*** Entries supplied
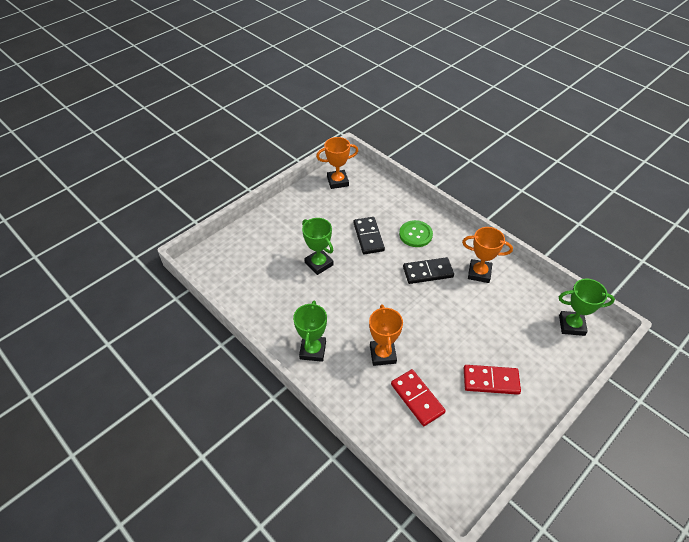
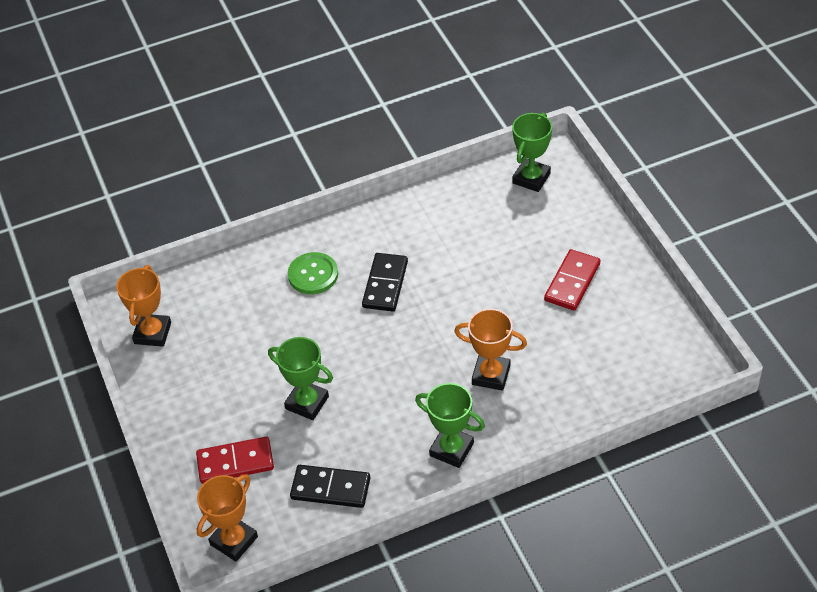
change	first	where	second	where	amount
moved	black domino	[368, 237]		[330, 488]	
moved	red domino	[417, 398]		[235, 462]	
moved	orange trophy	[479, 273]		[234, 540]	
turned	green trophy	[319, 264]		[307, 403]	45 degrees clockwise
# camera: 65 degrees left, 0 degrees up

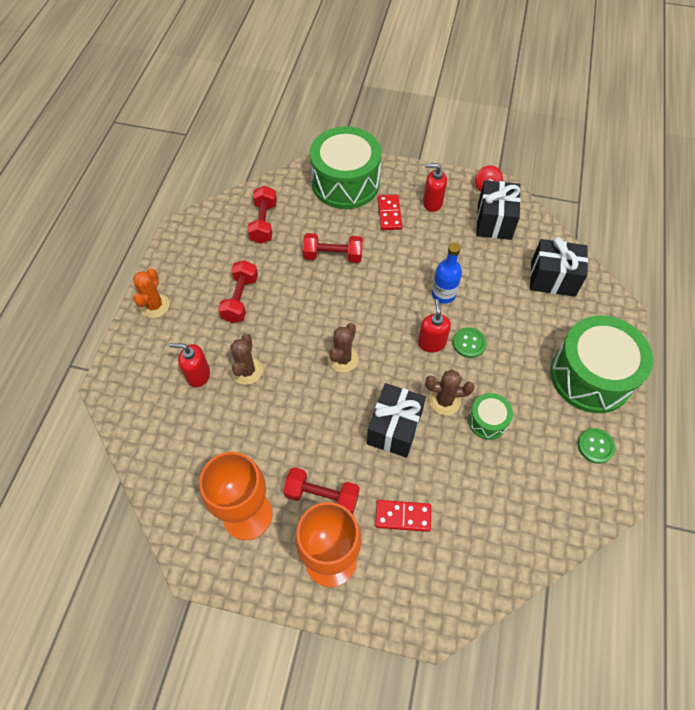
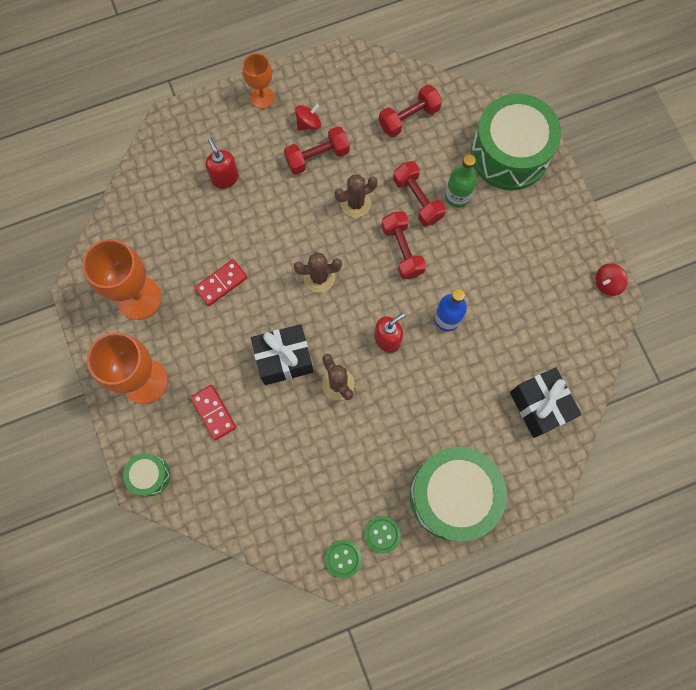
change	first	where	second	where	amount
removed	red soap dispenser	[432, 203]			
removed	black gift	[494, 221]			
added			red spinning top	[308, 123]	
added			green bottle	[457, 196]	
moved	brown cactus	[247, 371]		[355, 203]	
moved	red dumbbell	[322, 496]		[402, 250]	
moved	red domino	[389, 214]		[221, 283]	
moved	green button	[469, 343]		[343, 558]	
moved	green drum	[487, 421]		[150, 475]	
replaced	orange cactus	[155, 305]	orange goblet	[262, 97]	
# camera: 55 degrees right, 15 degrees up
******
Problem
Look through the entries, and return every line that the word "trophy" appears in.

Output
moved	orange trophy	[479, 273]		[234, 540]	
turned	green trophy	[319, 264]		[307, 403]	45 degrees clockwise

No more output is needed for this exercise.